Content starts

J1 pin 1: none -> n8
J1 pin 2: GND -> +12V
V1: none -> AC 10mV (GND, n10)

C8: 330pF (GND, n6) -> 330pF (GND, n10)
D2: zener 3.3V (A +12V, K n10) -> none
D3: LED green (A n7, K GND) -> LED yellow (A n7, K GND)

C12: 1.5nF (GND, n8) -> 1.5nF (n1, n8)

Content ends

» **Problem statement**: Without skipping anything, transcribe every line above exactly.

» **Written response**:
J1 pin 1: none -> n8
J1 pin 2: GND -> +12V
V1: none -> AC 10mV (GND, n10)

C8: 330pF (GND, n6) -> 330pF (GND, n10)
D2: zener 3.3V (A +12V, K n10) -> none
D3: LED green (A n7, K GND) -> LED yellow (A n7, K GND)

C12: 1.5nF (GND, n8) -> 1.5nF (n1, n8)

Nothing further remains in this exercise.